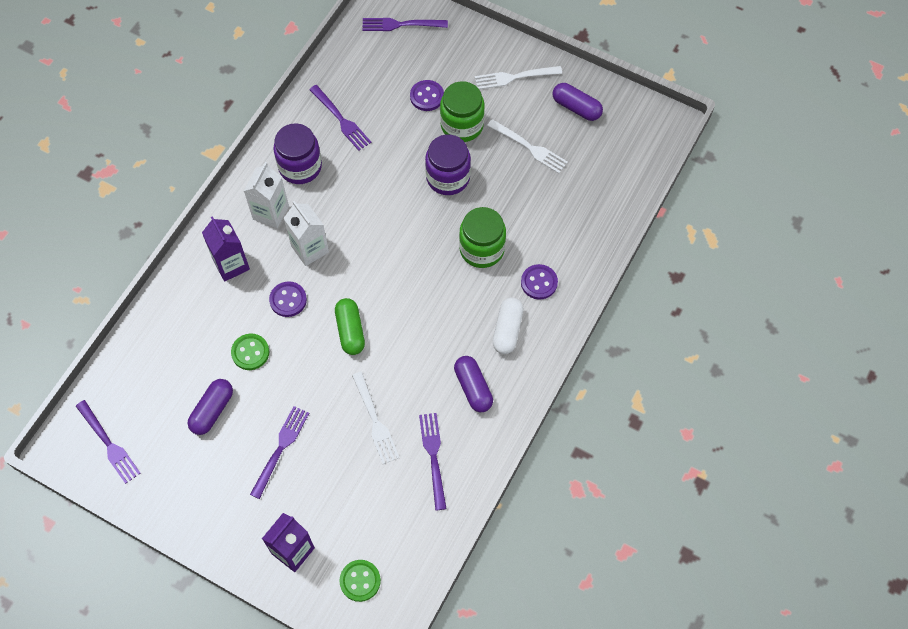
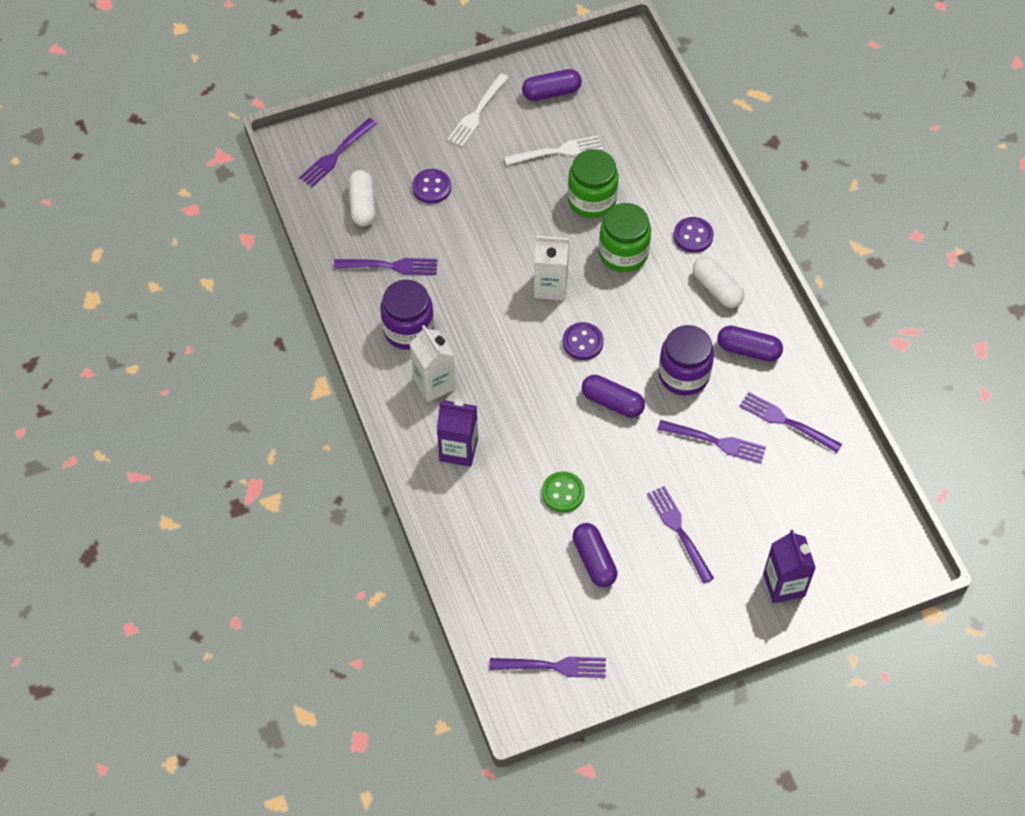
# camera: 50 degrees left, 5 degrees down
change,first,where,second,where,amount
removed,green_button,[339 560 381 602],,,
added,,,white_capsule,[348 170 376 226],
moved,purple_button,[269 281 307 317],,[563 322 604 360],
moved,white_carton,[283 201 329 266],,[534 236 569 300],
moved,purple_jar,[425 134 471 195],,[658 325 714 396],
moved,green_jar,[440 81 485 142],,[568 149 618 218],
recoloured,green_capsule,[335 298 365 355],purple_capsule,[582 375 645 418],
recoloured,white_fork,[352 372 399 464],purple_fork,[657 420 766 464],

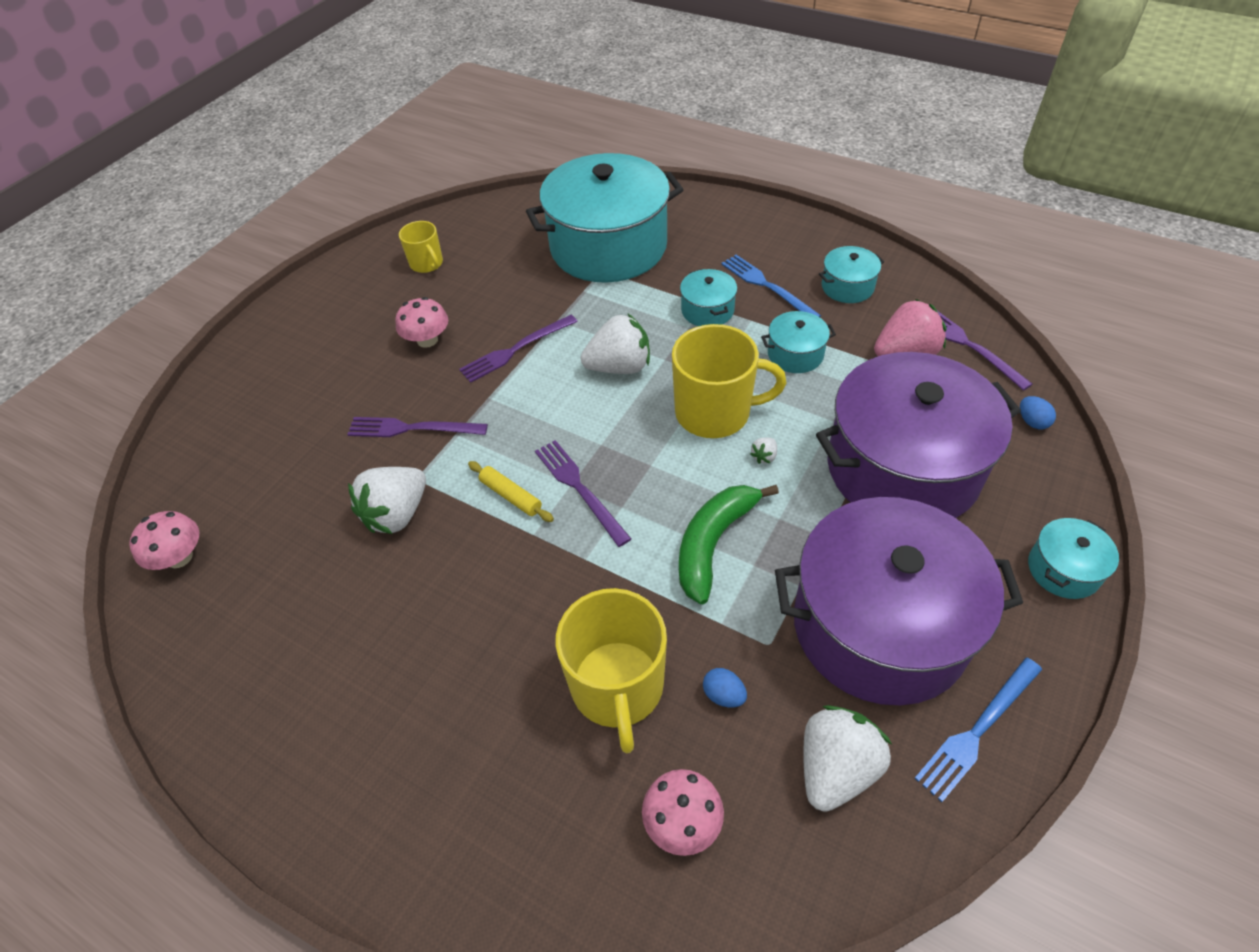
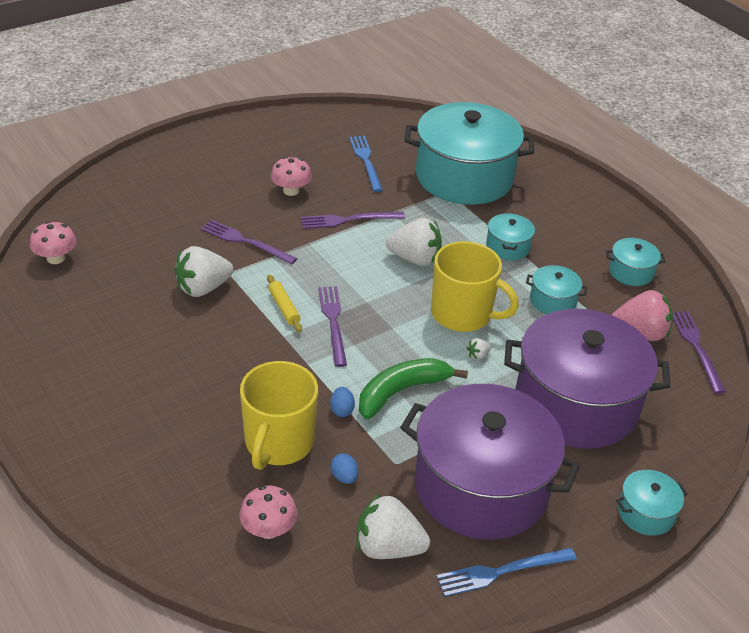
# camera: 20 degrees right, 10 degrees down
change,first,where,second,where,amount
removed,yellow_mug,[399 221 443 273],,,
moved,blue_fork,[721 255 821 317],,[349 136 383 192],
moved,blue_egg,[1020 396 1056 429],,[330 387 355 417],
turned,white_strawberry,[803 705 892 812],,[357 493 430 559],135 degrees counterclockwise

WHAT THE TASK ASKS: Would you restate word for word only the lines from the one containing "recoloured,white_fork,[352 372 399" to the final line of the material, both ends included, without any pictures?

SOLUTION TO THIS EXERCISE:
recoloured,white_fork,[352 372 399 464],purple_fork,[657 420 766 464],

# camera: 20 degrees right, 10 degrees down
change,first,where,second,where,amount
removed,yellow_mug,[399 221 443 273],,,
moved,blue_fork,[721 255 821 317],,[349 136 383 192],
moved,blue_egg,[1020 396 1056 429],,[330 387 355 417],
turned,white_strawberry,[803 705 892 812],,[357 493 430 559],135 degrees counterclockwise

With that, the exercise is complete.